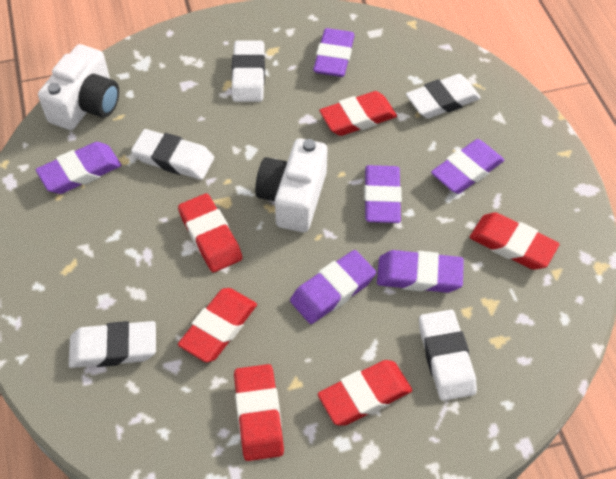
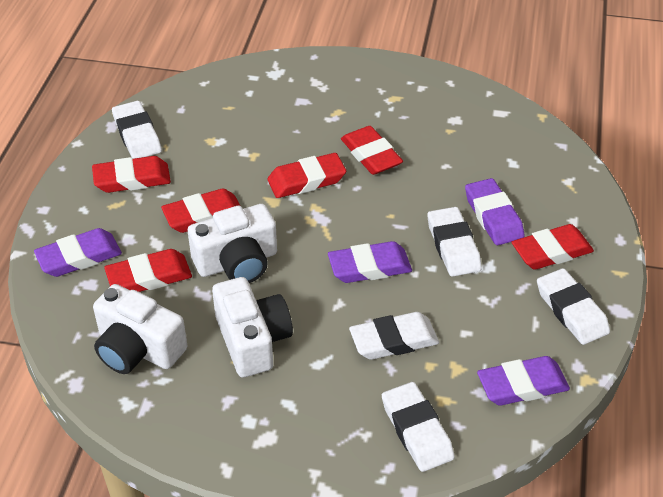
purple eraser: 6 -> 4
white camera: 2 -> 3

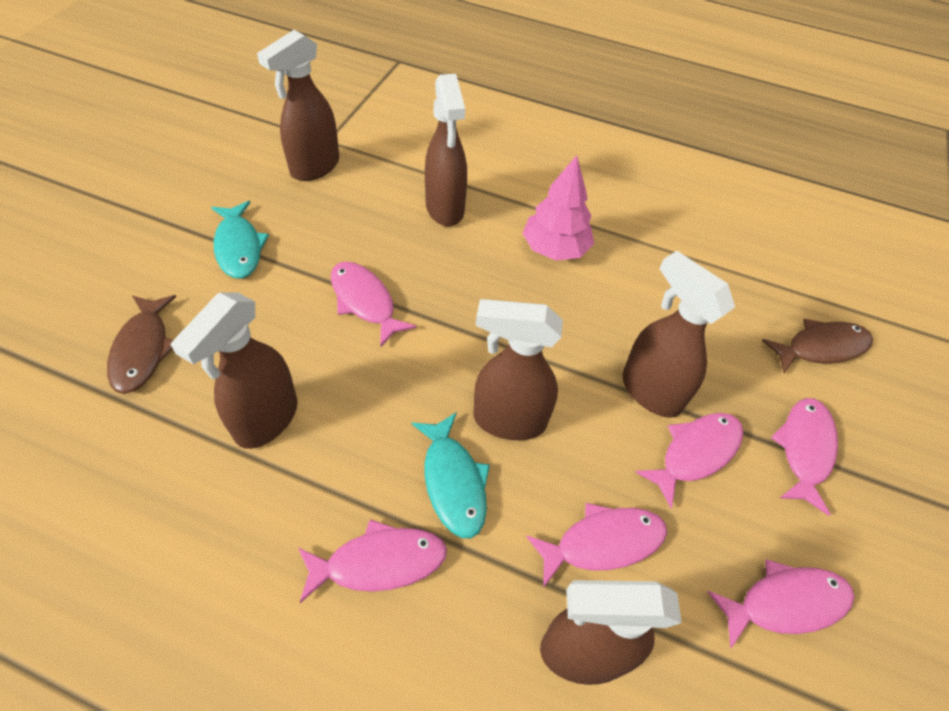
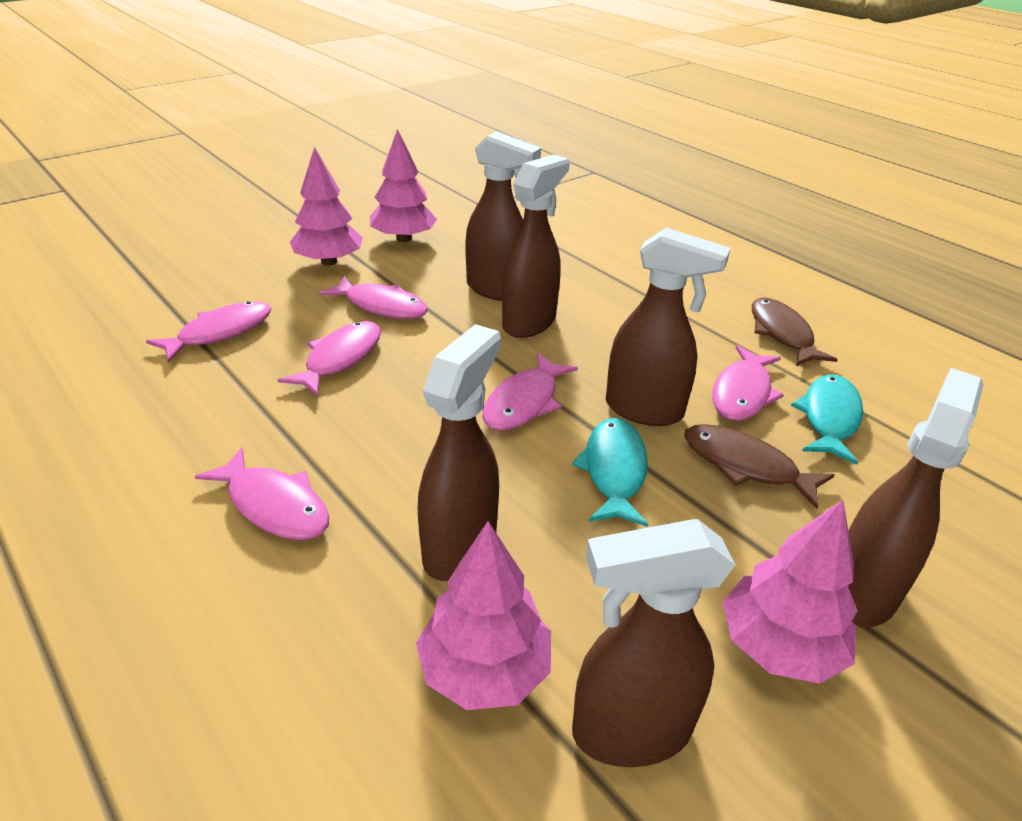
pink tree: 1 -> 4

==

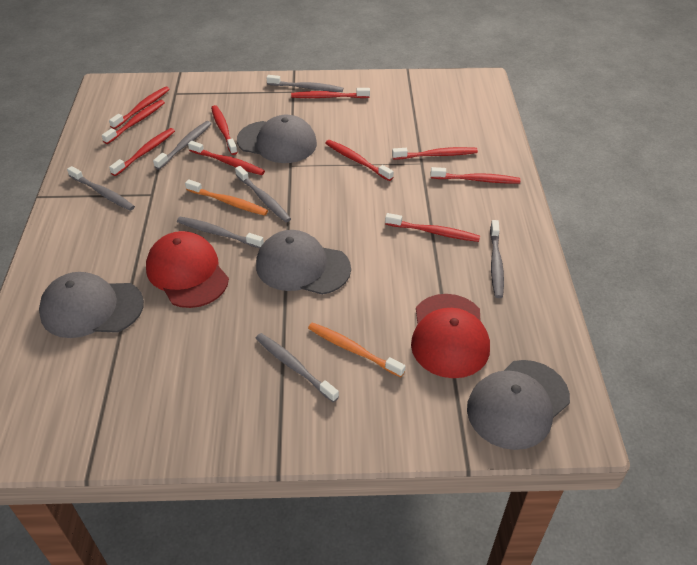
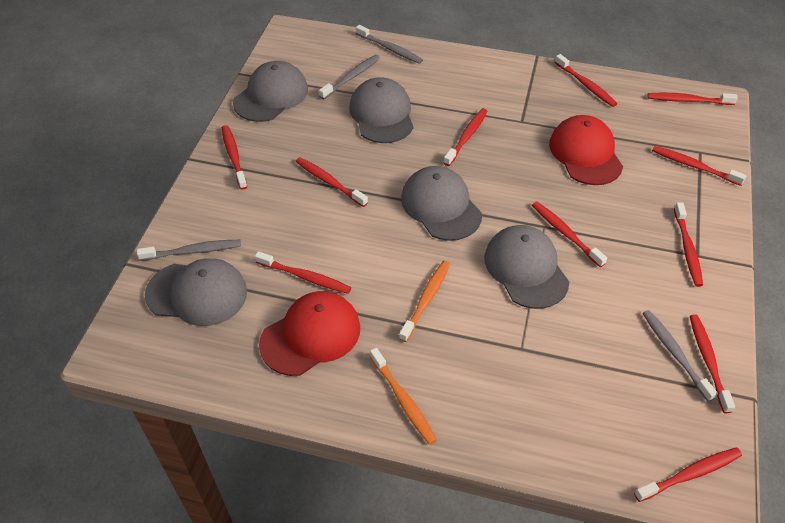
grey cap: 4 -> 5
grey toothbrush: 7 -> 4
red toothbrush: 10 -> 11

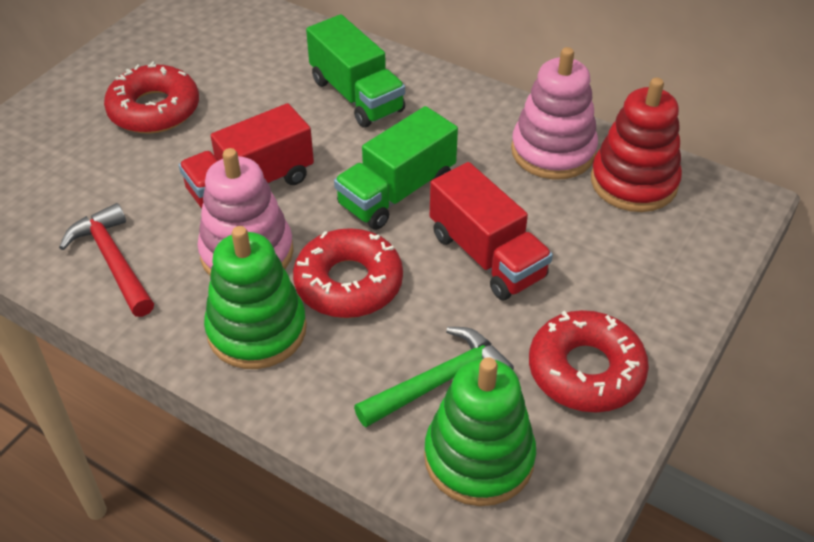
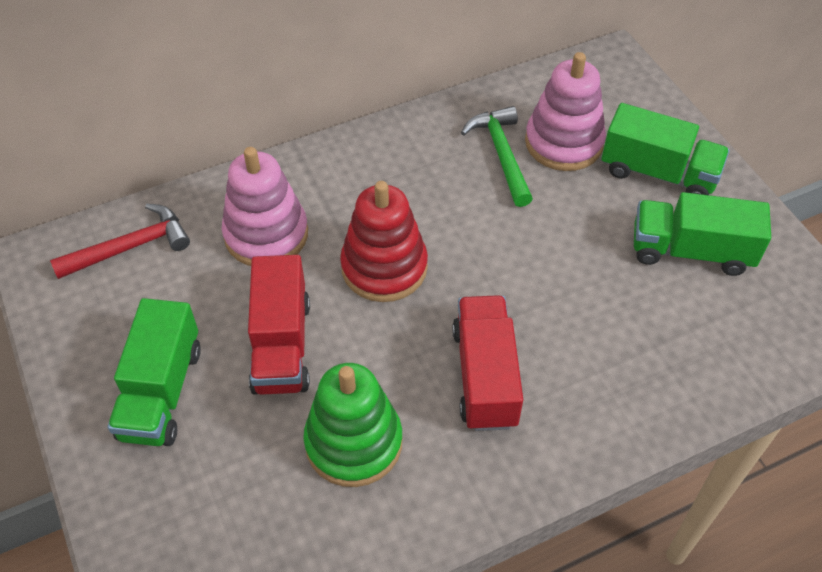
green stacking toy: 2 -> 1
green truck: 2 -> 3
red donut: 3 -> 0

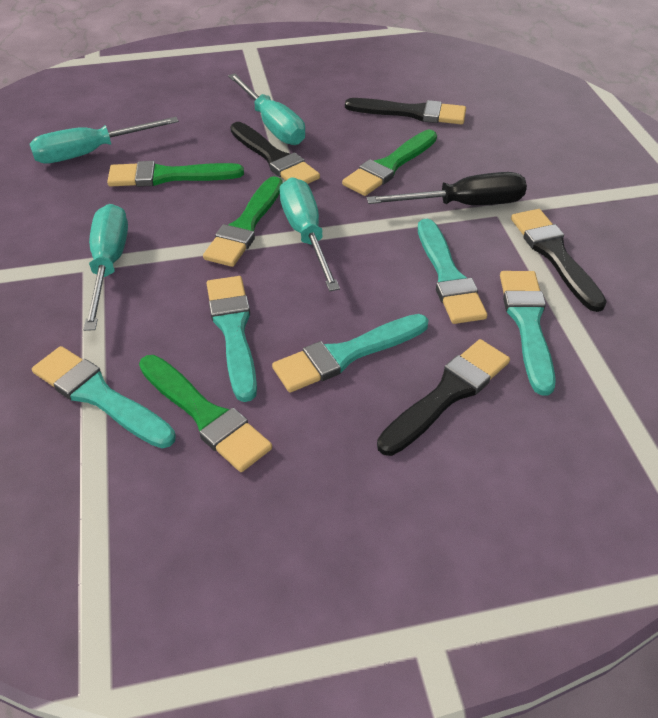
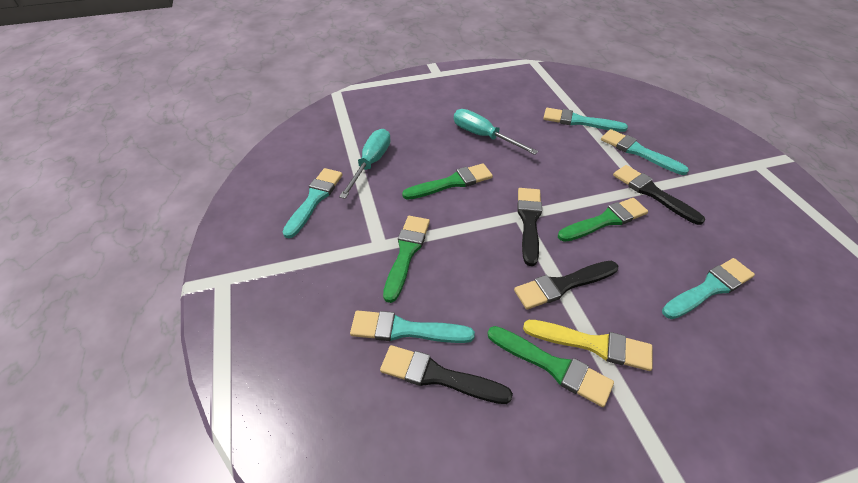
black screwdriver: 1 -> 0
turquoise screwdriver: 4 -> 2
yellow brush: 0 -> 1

Required action>
From the data above, return exactly the lines from the one with "grey cap: 4 -> 5" up to and including the one with "yellow brush: 0 -> 1". Pictures do not go in the copy.

Task response>
grey cap: 4 -> 5
grey toothbrush: 7 -> 4
red toothbrush: 10 -> 11

green stacking toy: 2 -> 1
green truck: 2 -> 3
red donut: 3 -> 0

black screwdriver: 1 -> 0
turquoise screwdriver: 4 -> 2
yellow brush: 0 -> 1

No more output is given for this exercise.